Copy each line of the data that has "right" in it.

--- Records for processing ---

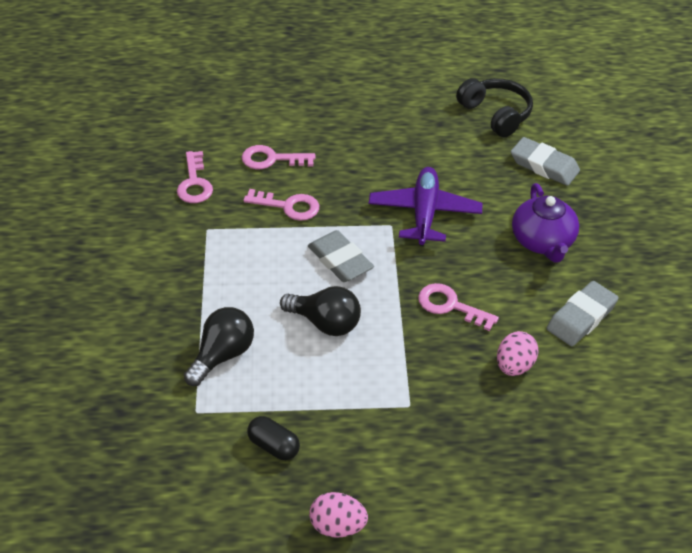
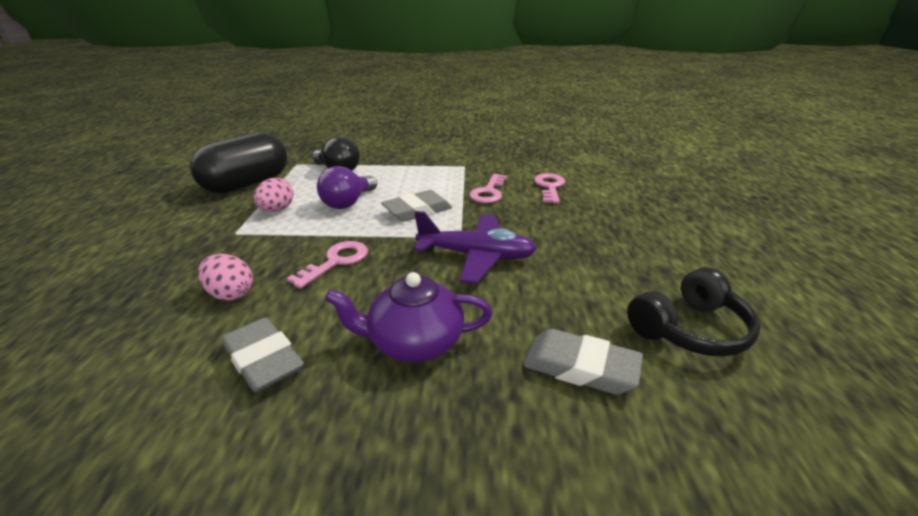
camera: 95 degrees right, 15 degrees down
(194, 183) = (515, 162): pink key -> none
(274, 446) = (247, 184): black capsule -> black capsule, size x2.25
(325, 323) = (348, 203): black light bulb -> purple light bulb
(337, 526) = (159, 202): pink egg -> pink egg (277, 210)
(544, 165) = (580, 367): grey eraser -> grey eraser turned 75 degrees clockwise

---
--- Records for processing ---

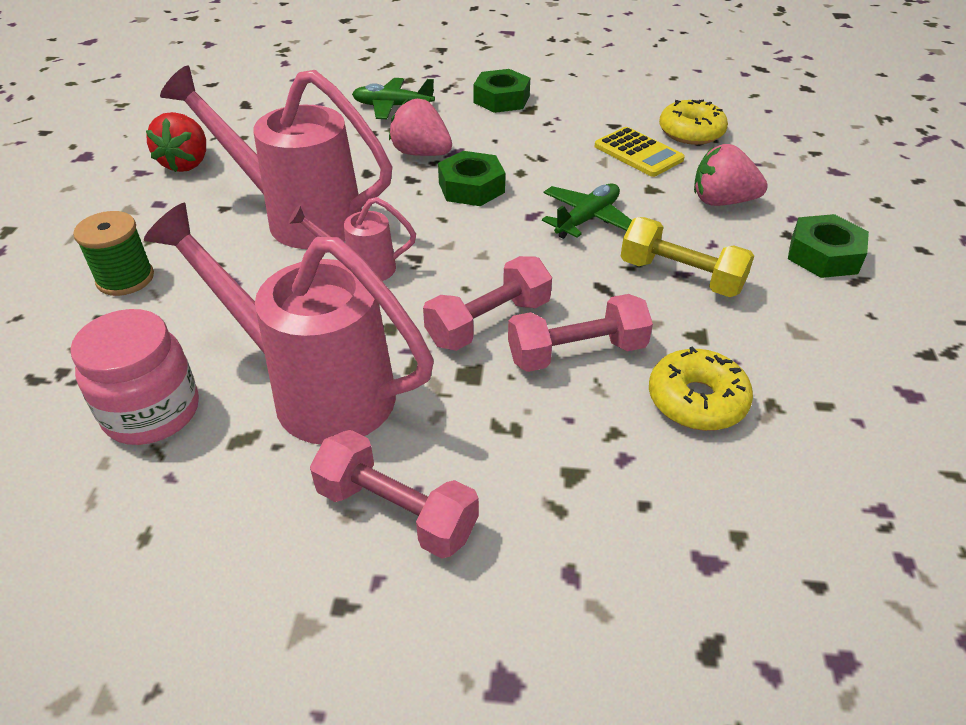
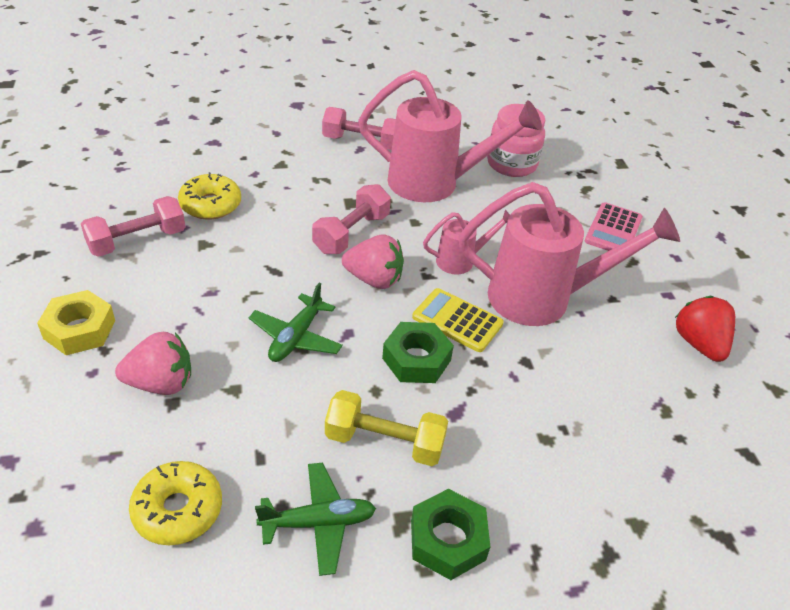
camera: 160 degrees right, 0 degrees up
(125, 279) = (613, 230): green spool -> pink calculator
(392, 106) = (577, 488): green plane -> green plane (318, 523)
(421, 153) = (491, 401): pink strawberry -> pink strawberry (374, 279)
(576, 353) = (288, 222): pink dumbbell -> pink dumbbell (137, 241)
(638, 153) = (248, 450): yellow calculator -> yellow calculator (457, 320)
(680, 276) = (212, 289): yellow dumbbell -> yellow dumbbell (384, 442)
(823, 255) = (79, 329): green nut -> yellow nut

---

| Output below |
camera: 95 degrees right, 15 degrees down
camera: 160 degrees right, 0 degrees up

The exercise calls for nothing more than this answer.